[Saved data entries]

——————

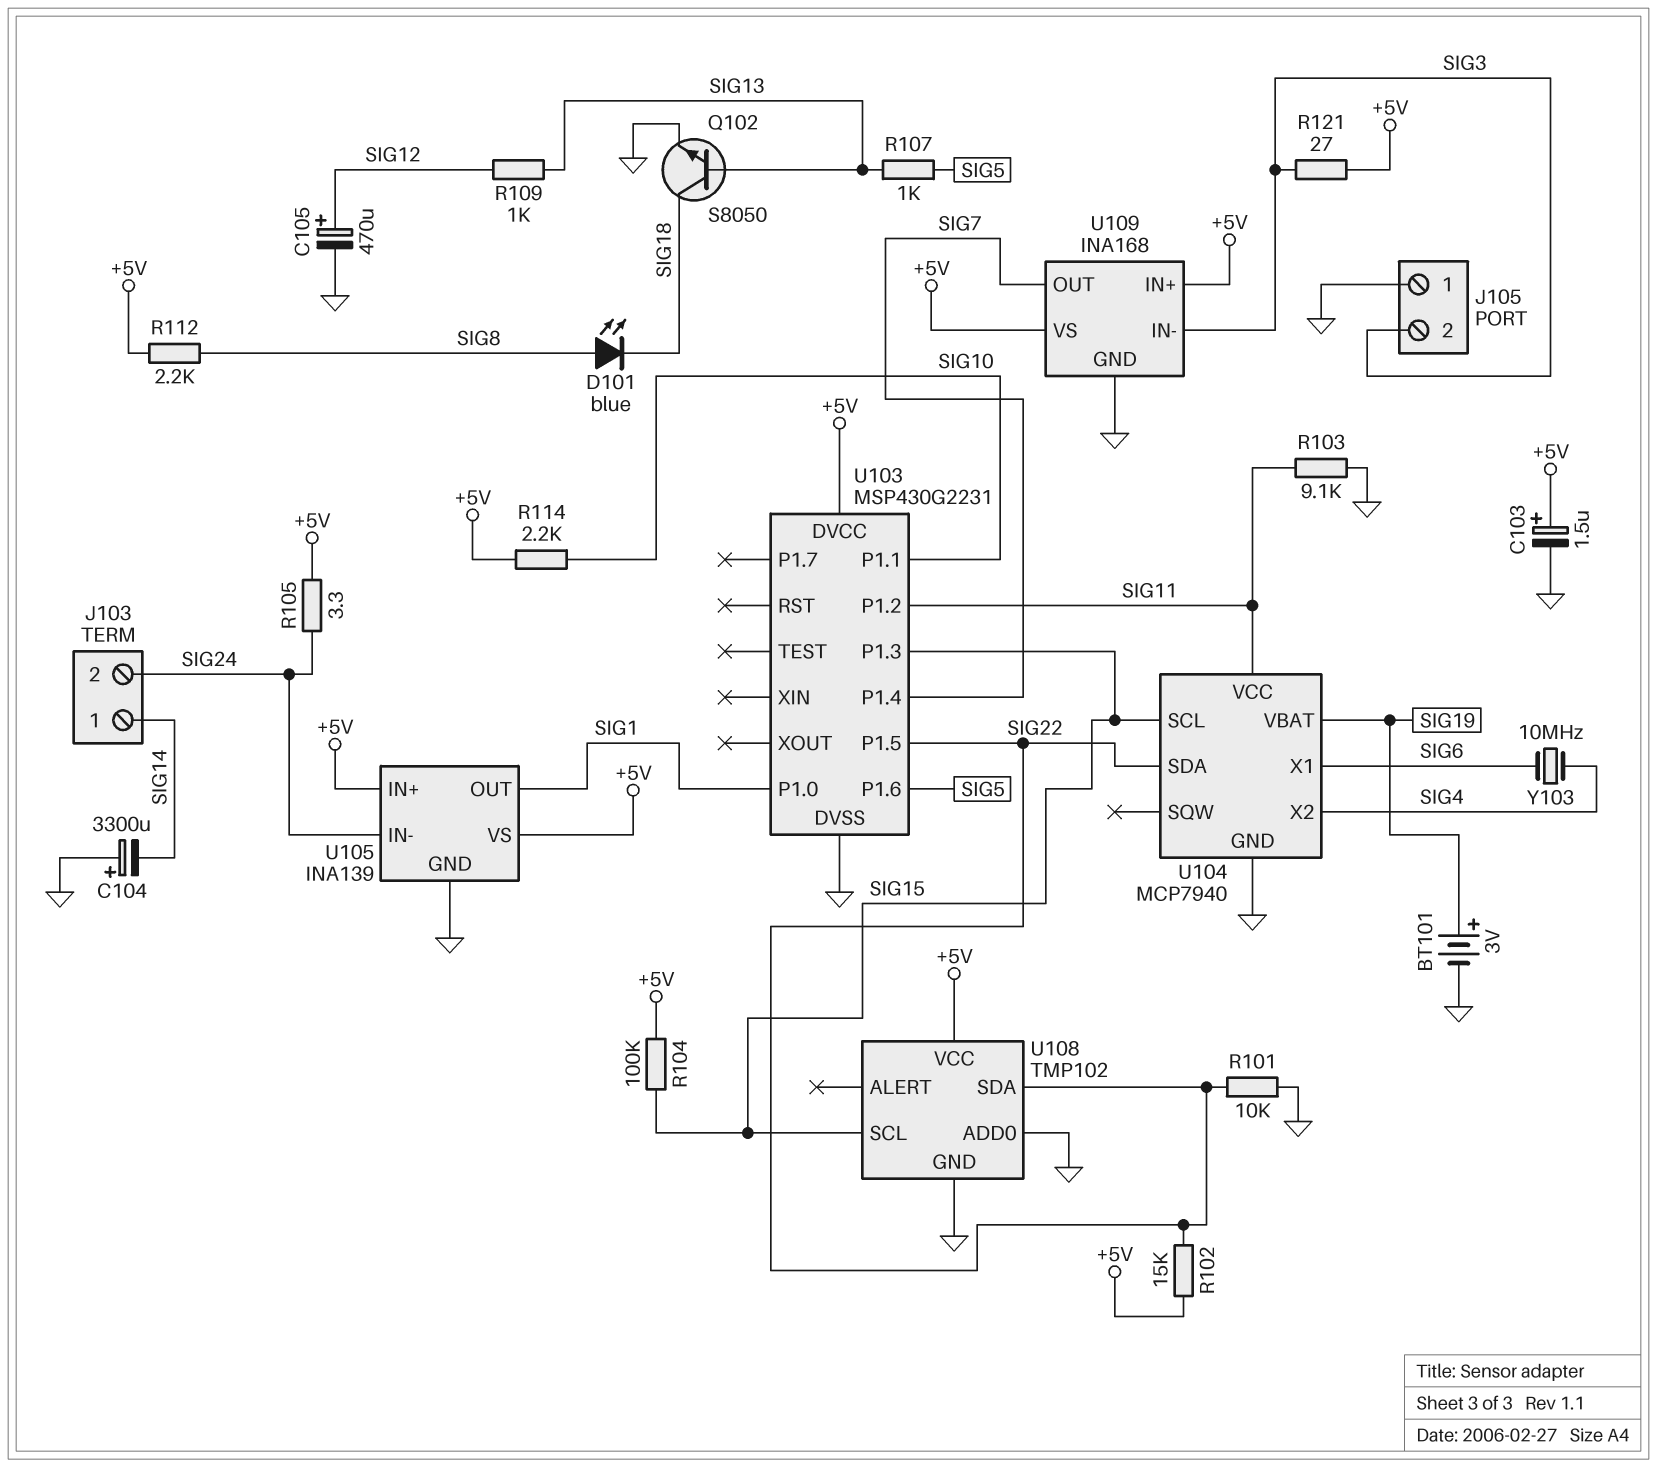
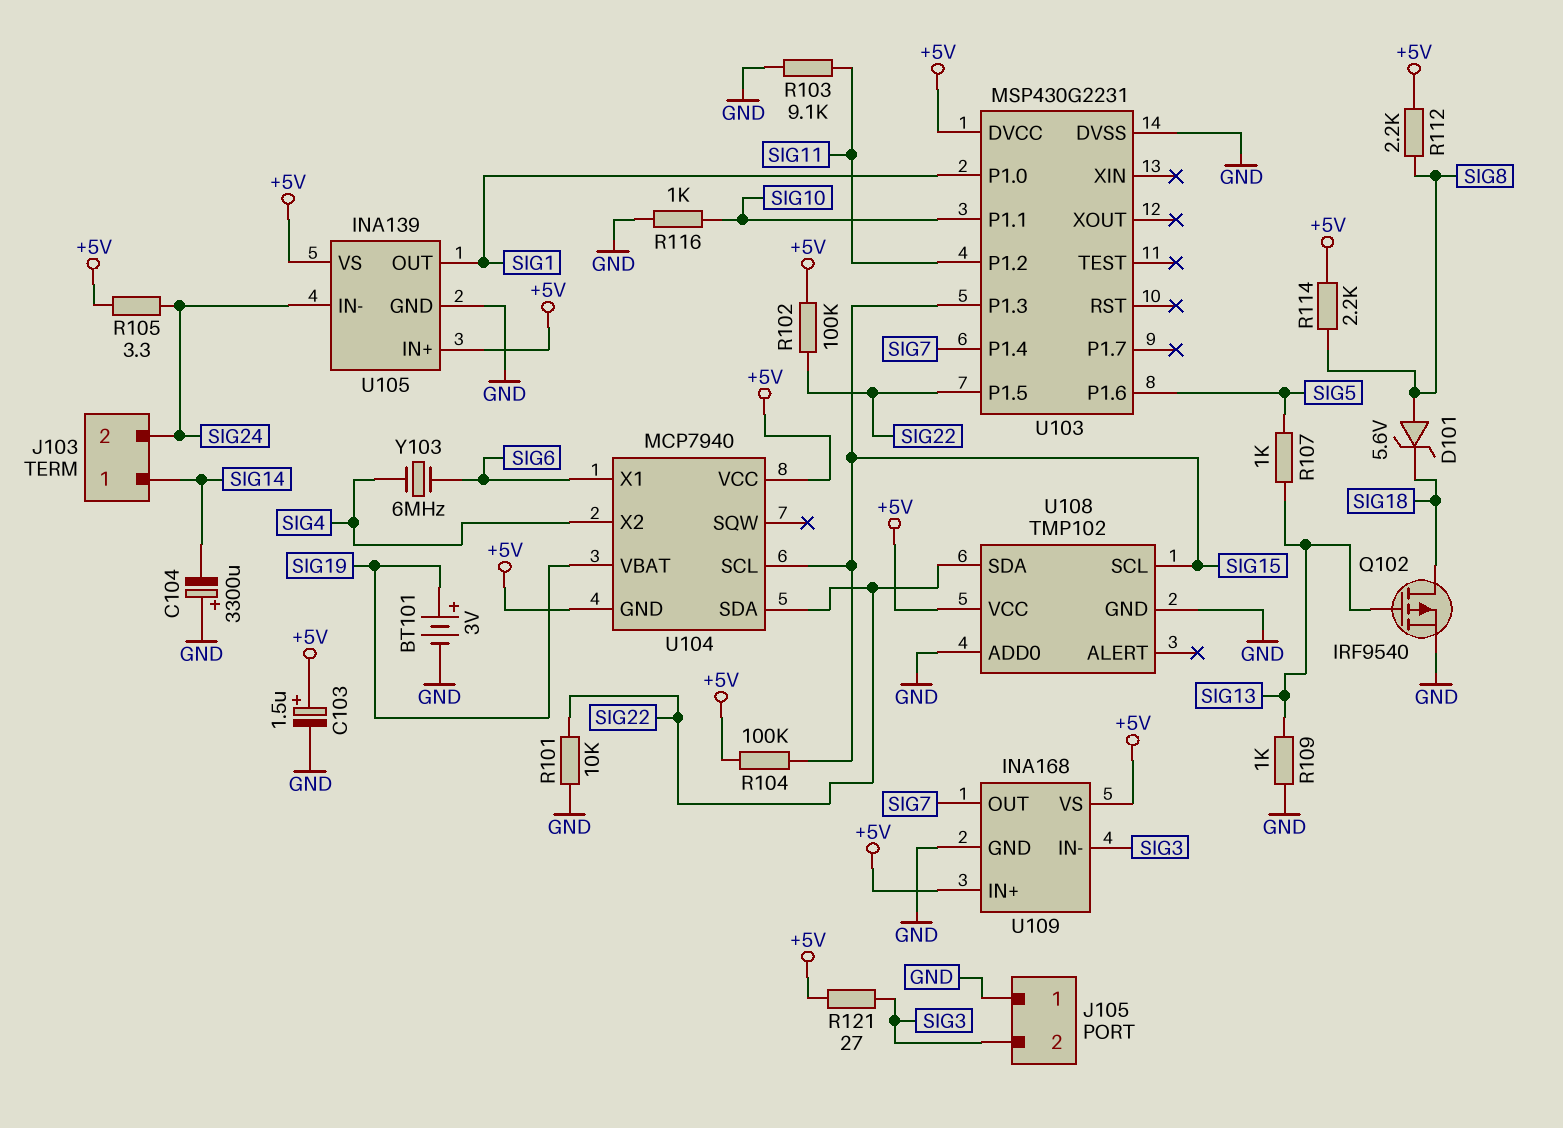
C105: 470uF (plus SIG12, minus GND) -> none
D101: LED blue (A SIG8, K SIG18) -> zener 5.6V (A SIG8, K SIG18)
Q102: NPN S8050 (B SIG13, C SIG18, E GND) -> PMOS IRF9540 (G SIG13, D SIG18, S GND)
R102: 15k (+5V, SIG22) -> 100k (+5V, SIG22)
R109: 1k (SIG12, SIG13) -> 1k (GND, SIG13)
R114: 2.2k (+5V, SIG10) -> 2.2k (+5V, SIG8)
R116: none -> 1k (GND, SIG10)
U104 pin GND: GND -> +5V
U104 pin VCC: SIG11 -> +5V
Y103: 10MHz (SIG4, SIG6) -> 6MHz (SIG4, SIG6)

——————

### WHAT THE TASK REQUIRES
The answer should hold exactly the lines running from the one with "R114: 2.2k (+5V, SIG10) -> 2.2k (+5V, SIG8)" to the final line of the data, both ends counted.

### OUTPUT FOR THIS EXERCISE
R114: 2.2k (+5V, SIG10) -> 2.2k (+5V, SIG8)
R116: none -> 1k (GND, SIG10)
U104 pin GND: GND -> +5V
U104 pin VCC: SIG11 -> +5V
Y103: 10MHz (SIG4, SIG6) -> 6MHz (SIG4, SIG6)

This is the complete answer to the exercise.